• _RECORDS PROVIDED_
----

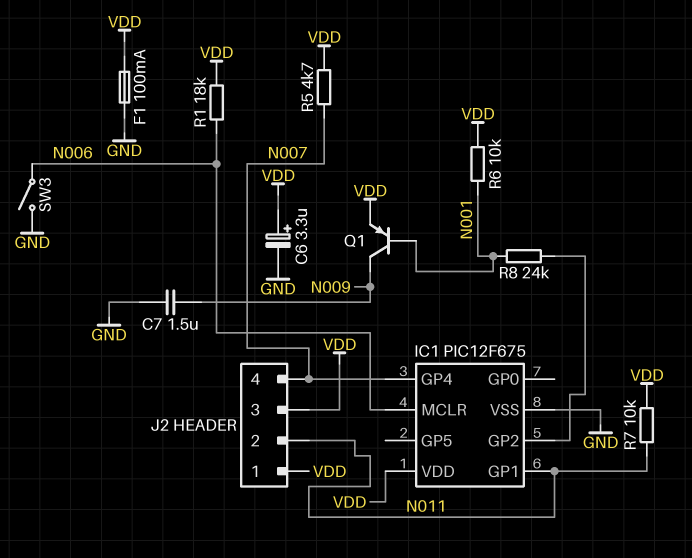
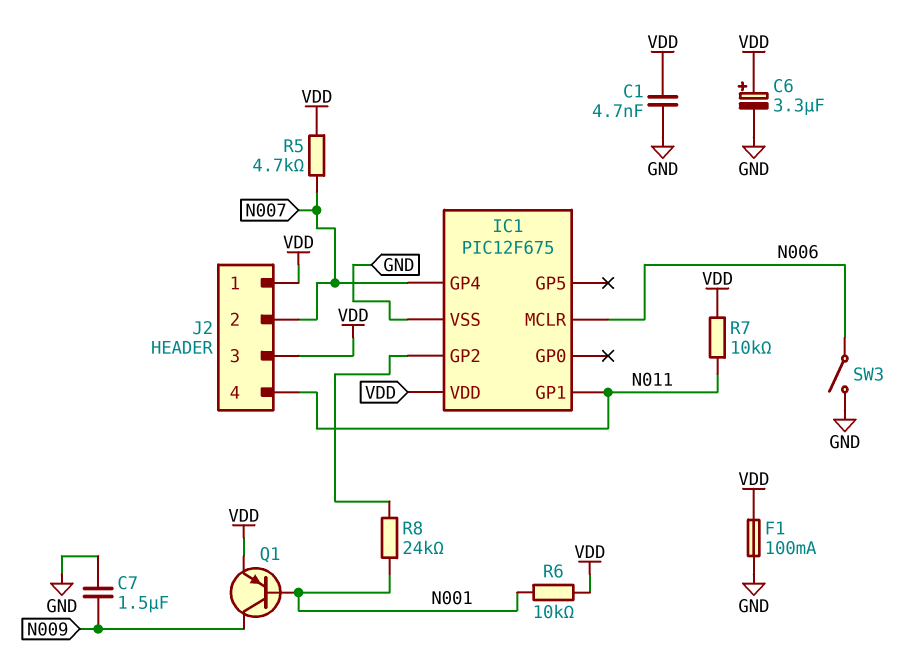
C1: none -> 4.7nF (GND, VDD)
J2 pin 2: N011 -> N007
J2 pin 4: N007 -> N011
R1: 18k (N006, VDD) -> none

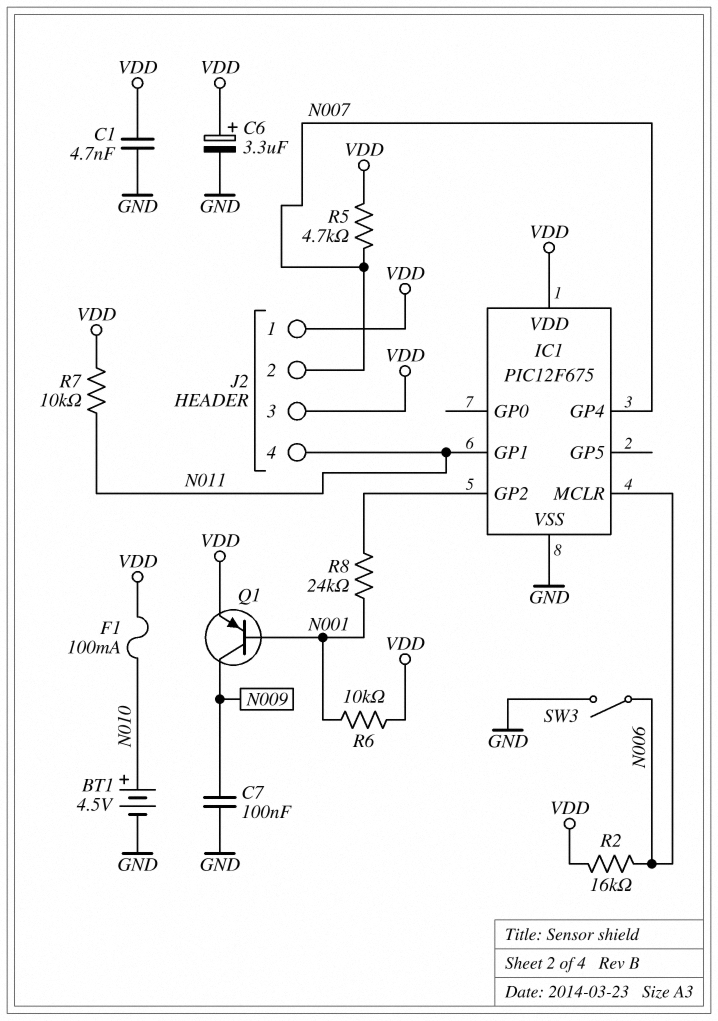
BT1: none -> 4.5V (plus N010, minus GND)
C7: 1.5uF (GND, N009) -> 100nF (GND, N009)
F1: 100mA (GND, VDD) -> 100mA (N010, VDD)
R2: none -> 16k (N006, VDD)

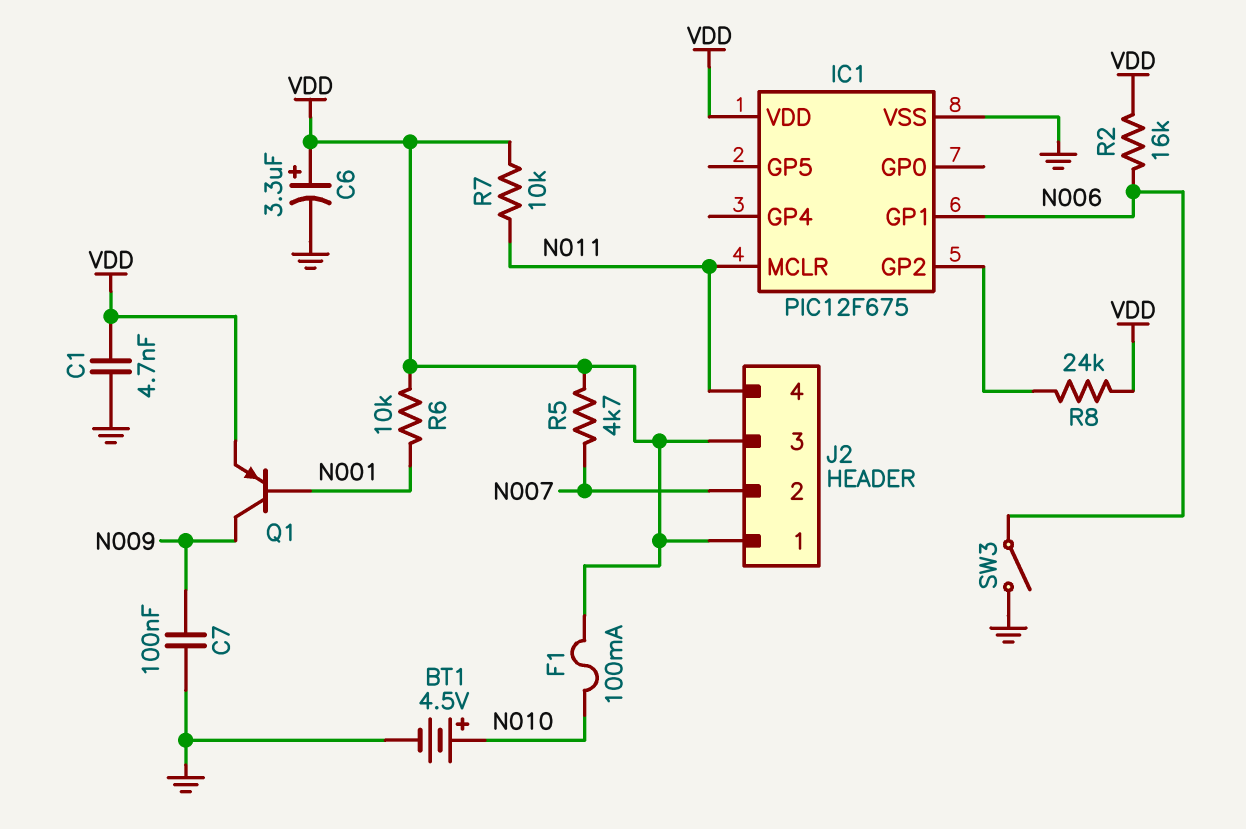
IC1 pin GP1: N011 -> N006
IC1 pin GP4: N007 -> none
IC1 pin MCLR: N006 -> N011
R8: 24k (IC1/GP2, N001) -> 24k (IC1/GP2, VDD)

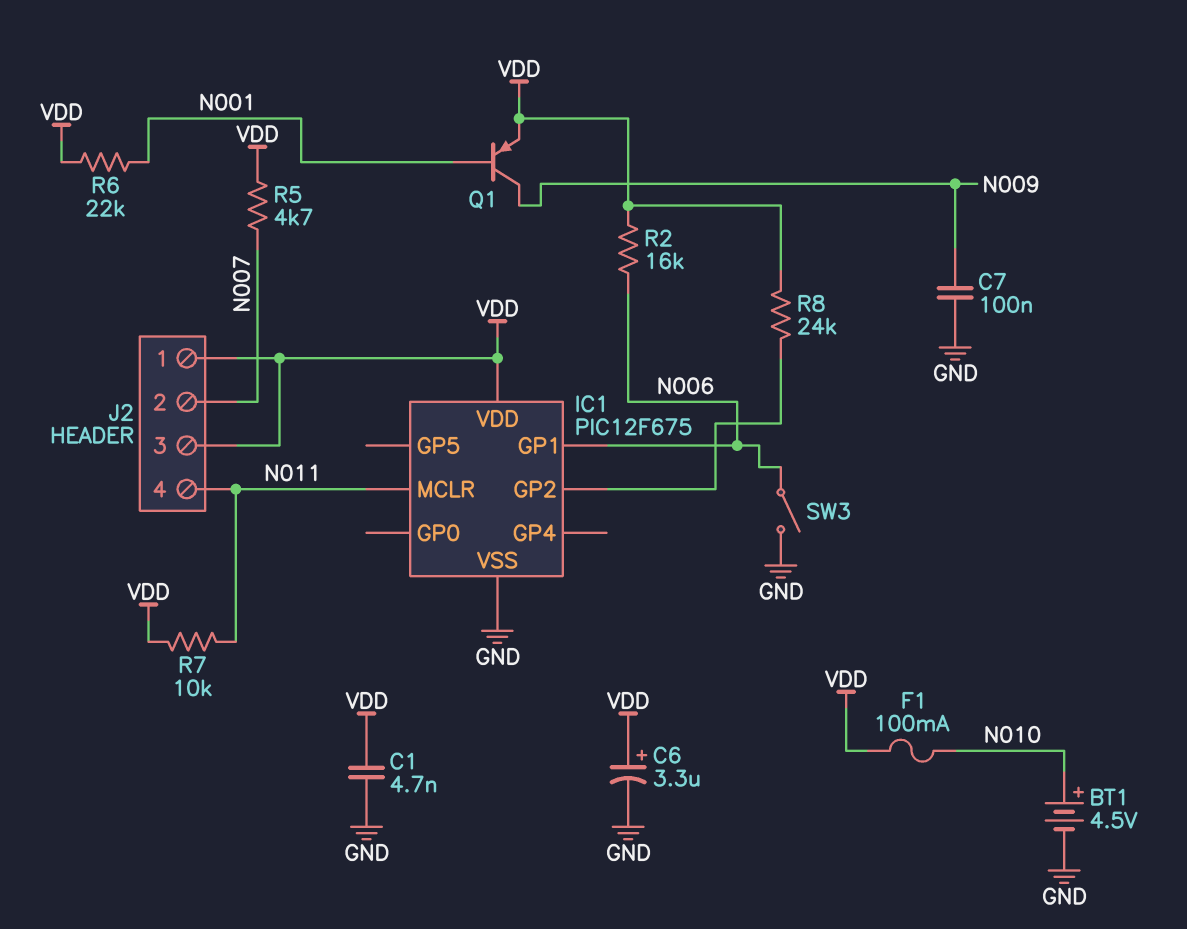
R6: 10k (N001, VDD) -> 22k (N001, VDD)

----

Using the data above, print only the lines starting at the one with "J2 pin 4: N007 -> N011" and ending at the one with "R8: 24k (IC1/GP2, N001) -> 24k (IC1/GP2, VDD)", exactly as they stand, minus the pictures.

J2 pin 4: N007 -> N011
R1: 18k (N006, VDD) -> none

BT1: none -> 4.5V (plus N010, minus GND)
C7: 1.5uF (GND, N009) -> 100nF (GND, N009)
F1: 100mA (GND, VDD) -> 100mA (N010, VDD)
R2: none -> 16k (N006, VDD)

IC1 pin GP1: N011 -> N006
IC1 pin GP4: N007 -> none
IC1 pin MCLR: N006 -> N011
R8: 24k (IC1/GP2, N001) -> 24k (IC1/GP2, VDD)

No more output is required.